Input data:

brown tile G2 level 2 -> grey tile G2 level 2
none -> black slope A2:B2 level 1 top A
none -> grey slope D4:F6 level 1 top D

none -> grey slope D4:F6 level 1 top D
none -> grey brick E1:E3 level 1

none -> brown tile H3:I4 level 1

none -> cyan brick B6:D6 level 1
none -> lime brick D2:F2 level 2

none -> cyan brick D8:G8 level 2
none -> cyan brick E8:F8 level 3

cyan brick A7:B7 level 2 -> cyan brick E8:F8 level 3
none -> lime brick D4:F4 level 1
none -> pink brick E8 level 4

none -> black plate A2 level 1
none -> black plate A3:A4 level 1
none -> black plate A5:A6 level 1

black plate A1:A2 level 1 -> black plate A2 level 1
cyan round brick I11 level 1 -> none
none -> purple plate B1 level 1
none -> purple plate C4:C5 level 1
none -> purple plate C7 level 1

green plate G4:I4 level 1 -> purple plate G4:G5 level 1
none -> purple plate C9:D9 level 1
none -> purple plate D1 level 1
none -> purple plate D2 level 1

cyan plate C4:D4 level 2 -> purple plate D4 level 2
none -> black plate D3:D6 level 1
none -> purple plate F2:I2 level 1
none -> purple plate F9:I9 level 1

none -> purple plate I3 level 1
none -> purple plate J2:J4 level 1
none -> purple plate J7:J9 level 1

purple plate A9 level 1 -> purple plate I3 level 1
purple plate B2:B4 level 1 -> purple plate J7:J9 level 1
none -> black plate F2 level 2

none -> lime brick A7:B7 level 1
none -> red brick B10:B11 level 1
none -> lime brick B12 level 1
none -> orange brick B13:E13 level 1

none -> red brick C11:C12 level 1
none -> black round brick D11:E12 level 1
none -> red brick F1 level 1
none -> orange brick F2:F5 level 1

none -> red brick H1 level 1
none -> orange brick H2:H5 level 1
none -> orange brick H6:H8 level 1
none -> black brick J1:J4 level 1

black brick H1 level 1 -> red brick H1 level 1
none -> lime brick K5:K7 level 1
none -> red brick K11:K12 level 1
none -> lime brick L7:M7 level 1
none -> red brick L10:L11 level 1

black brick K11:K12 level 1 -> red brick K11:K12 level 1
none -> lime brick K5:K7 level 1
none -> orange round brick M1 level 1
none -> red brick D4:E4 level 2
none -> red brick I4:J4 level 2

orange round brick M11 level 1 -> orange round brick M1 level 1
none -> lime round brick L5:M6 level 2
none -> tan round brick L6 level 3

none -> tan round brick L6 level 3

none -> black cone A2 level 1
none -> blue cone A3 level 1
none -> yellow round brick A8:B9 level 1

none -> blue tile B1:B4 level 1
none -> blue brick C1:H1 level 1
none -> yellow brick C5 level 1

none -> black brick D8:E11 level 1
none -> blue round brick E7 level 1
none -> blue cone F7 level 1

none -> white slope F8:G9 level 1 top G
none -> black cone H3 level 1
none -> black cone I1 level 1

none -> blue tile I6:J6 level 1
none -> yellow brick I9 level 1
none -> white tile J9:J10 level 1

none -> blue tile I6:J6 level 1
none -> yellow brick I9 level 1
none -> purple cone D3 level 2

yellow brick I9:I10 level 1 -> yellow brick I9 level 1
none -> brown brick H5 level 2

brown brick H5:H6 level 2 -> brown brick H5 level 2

What the task requires: In the answer, return exactly the lines from the line containing "none -> red brick K11:K12 level 1" to the end of the records above, and no others.

Task response:
none -> red brick K11:K12 level 1
none -> lime brick L7:M7 level 1
none -> red brick L10:L11 level 1

black brick K11:K12 level 1 -> red brick K11:K12 level 1
none -> lime brick K5:K7 level 1
none -> orange round brick M1 level 1
none -> red brick D4:E4 level 2
none -> red brick I4:J4 level 2

orange round brick M11 level 1 -> orange round brick M1 level 1
none -> lime round brick L5:M6 level 2
none -> tan round brick L6 level 3

none -> tan round brick L6 level 3

none -> black cone A2 level 1
none -> blue cone A3 level 1
none -> yellow round brick A8:B9 level 1

none -> blue tile B1:B4 level 1
none -> blue brick C1:H1 level 1
none -> yellow brick C5 level 1

none -> black brick D8:E11 level 1
none -> blue round brick E7 level 1
none -> blue cone F7 level 1

none -> white slope F8:G9 level 1 top G
none -> black cone H3 level 1
none -> black cone I1 level 1

none -> blue tile I6:J6 level 1
none -> yellow brick I9 level 1
none -> white tile J9:J10 level 1

none -> blue tile I6:J6 level 1
none -> yellow brick I9 level 1
none -> purple cone D3 level 2

yellow brick I9:I10 level 1 -> yellow brick I9 level 1
none -> brown brick H5 level 2

brown brick H5:H6 level 2 -> brown brick H5 level 2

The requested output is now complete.